Task ::
Because the material must match the original, reproduce every line of it exactly.

Data to use ::
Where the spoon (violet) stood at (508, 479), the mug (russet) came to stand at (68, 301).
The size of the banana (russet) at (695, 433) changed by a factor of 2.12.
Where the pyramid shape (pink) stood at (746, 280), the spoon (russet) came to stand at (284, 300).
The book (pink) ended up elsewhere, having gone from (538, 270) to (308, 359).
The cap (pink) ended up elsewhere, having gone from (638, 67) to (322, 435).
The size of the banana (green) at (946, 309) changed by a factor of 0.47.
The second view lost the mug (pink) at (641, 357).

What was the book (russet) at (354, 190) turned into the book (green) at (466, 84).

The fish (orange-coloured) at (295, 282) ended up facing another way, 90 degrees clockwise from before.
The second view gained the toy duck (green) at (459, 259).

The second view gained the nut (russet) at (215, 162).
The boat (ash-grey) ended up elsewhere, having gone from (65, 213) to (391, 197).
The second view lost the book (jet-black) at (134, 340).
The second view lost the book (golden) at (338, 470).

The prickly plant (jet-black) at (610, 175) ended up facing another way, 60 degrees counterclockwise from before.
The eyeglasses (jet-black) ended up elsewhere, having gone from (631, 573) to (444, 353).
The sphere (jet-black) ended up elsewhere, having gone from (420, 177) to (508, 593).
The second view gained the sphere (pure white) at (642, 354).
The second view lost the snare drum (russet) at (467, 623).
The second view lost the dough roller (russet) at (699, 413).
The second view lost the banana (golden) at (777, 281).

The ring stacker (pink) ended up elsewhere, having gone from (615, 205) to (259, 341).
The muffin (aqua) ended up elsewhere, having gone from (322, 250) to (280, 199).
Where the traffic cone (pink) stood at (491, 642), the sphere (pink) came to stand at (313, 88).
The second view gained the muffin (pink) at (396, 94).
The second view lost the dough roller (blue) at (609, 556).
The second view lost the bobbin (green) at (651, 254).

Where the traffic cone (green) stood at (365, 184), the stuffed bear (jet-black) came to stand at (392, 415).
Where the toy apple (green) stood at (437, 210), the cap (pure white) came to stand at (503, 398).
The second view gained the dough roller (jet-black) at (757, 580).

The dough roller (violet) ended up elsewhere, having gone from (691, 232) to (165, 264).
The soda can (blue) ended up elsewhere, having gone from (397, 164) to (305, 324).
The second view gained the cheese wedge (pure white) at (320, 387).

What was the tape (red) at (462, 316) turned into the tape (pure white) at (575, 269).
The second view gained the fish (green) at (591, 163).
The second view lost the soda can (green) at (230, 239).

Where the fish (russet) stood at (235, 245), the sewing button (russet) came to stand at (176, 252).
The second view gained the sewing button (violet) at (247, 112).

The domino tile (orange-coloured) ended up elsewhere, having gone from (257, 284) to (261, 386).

Response area ::
Where the spoon (violet) stood at (508, 479), the mug (russet) came to stand at (68, 301).
The size of the banana (russet) at (695, 433) changed by a factor of 2.12.
Where the pyramid shape (pink) stood at (746, 280), the spoon (russet) came to stand at (284, 300).
The book (pink) ended up elsewhere, having gone from (538, 270) to (308, 359).
The cap (pink) ended up elsewhere, having gone from (638, 67) to (322, 435).
The size of the banana (green) at (946, 309) changed by a factor of 0.47.
The second view lost the mug (pink) at (641, 357).

What was the book (russet) at (354, 190) turned into the book (green) at (466, 84).

The fish (orange-coloured) at (295, 282) ended up facing another way, 90 degrees clockwise from before.
The second view gained the toy duck (green) at (459, 259).

The second view gained the nut (russet) at (215, 162).
The boat (ash-grey) ended up elsewhere, having gone from (65, 213) to (391, 197).
The second view lost the book (jet-black) at (134, 340).
The second view lost the book (golden) at (338, 470).

The prickly plant (jet-black) at (610, 175) ended up facing another way, 60 degrees counterclockwise from before.
The eyeglasses (jet-black) ended up elsewhere, having gone from (631, 573) to (444, 353).
The sphere (jet-black) ended up elsewhere, having gone from (420, 177) to (508, 593).
The second view gained the sphere (pure white) at (642, 354).
The second view lost the snare drum (russet) at (467, 623).
The second view lost the dough roller (russet) at (699, 413).
The second view lost the banana (golden) at (777, 281).

The ring stacker (pink) ended up elsewhere, having gone from (615, 205) to (259, 341).
The muffin (aqua) ended up elsewhere, having gone from (322, 250) to (280, 199).
Where the traffic cone (pink) stood at (491, 642), the sphere (pink) came to stand at (313, 88).
The second view gained the muffin (pink) at (396, 94).
The second view lost the dough roller (blue) at (609, 556).
The second view lost the bobbin (green) at (651, 254).

Where the traffic cone (green) stood at (365, 184), the stuffed bear (jet-black) came to stand at (392, 415).
Where the toy apple (green) stood at (437, 210), the cap (pure white) came to stand at (503, 398).
The second view gained the dough roller (jet-black) at (757, 580).

The dough roller (violet) ended up elsewhere, having gone from (691, 232) to (165, 264).
The soda can (blue) ended up elsewhere, having gone from (397, 164) to (305, 324).
The second view gained the cheese wedge (pure white) at (320, 387).

What was the tape (red) at (462, 316) turned into the tape (pure white) at (575, 269).
The second view gained the fish (green) at (591, 163).
The second view lost the soda can (green) at (230, 239).

Where the fish (russet) stood at (235, 245), the sewing button (russet) came to stand at (176, 252).
The second view gained the sewing button (violet) at (247, 112).

The domino tile (orange-coloured) ended up elsewhere, having gone from (257, 284) to (261, 386).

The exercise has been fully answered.